» **Problem to work on**:
An identical copy of the records below is the expected result.

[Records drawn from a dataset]
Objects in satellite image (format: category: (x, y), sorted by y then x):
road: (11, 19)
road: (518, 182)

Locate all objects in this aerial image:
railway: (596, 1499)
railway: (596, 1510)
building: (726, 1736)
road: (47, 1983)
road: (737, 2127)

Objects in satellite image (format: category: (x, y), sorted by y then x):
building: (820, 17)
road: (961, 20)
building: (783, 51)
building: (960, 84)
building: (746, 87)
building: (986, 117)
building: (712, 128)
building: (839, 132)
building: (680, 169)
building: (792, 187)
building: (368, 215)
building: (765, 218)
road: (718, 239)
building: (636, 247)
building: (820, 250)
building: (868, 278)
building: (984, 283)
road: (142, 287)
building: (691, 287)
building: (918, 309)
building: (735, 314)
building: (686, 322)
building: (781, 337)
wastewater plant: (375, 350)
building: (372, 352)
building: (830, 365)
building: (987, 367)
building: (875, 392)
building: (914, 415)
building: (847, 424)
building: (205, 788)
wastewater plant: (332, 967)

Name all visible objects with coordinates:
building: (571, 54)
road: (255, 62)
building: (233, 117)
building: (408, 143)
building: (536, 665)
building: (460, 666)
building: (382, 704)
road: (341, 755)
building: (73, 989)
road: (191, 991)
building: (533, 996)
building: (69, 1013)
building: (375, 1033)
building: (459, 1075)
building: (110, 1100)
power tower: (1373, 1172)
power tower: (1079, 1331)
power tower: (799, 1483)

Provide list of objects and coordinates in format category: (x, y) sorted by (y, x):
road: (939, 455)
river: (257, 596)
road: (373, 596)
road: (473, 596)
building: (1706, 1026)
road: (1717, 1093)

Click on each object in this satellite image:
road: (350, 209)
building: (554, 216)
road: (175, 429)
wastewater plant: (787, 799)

» **Output below**:
Objects in satellite image (format: category: (x, y), sorted by y then x):
road: (11, 19)
road: (518, 182)

Locate all objects in this aerial image:
railway: (596, 1499)
railway: (596, 1510)
building: (726, 1736)
road: (47, 1983)
road: (737, 2127)

Objects in satellite image (format: category: (x, y), sorted by y then x):
building: (820, 17)
road: (961, 20)
building: (783, 51)
building: (960, 84)
building: (746, 87)
building: (986, 117)
building: (712, 128)
building: (839, 132)
building: (680, 169)
building: (792, 187)
building: (368, 215)
building: (765, 218)
road: (718, 239)
building: (636, 247)
building: (820, 250)
building: (868, 278)
building: (984, 283)
road: (142, 287)
building: (691, 287)
building: (918, 309)
building: (735, 314)
building: (686, 322)
building: (781, 337)
wastewater plant: (375, 350)
building: (372, 352)
building: (830, 365)
building: (987, 367)
building: (875, 392)
building: (914, 415)
building: (847, 424)
building: (205, 788)
wastewater plant: (332, 967)

Name all visible objects with coordinates:
building: (571, 54)
road: (255, 62)
building: (233, 117)
building: (408, 143)
building: (536, 665)
building: (460, 666)
building: (382, 704)
road: (341, 755)
building: (73, 989)
road: (191, 991)
building: (533, 996)
building: (69, 1013)
building: (375, 1033)
building: (459, 1075)
building: (110, 1100)
power tower: (1373, 1172)
power tower: (1079, 1331)
power tower: (799, 1483)

Provide list of objects and coordinates in format category: (x, y) sorted by (y, x):
road: (939, 455)
river: (257, 596)
road: (373, 596)
road: (473, 596)
building: (1706, 1026)
road: (1717, 1093)

Click on each object in this satellite image:
road: (350, 209)
building: (554, 216)
road: (175, 429)
wastewater plant: (787, 799)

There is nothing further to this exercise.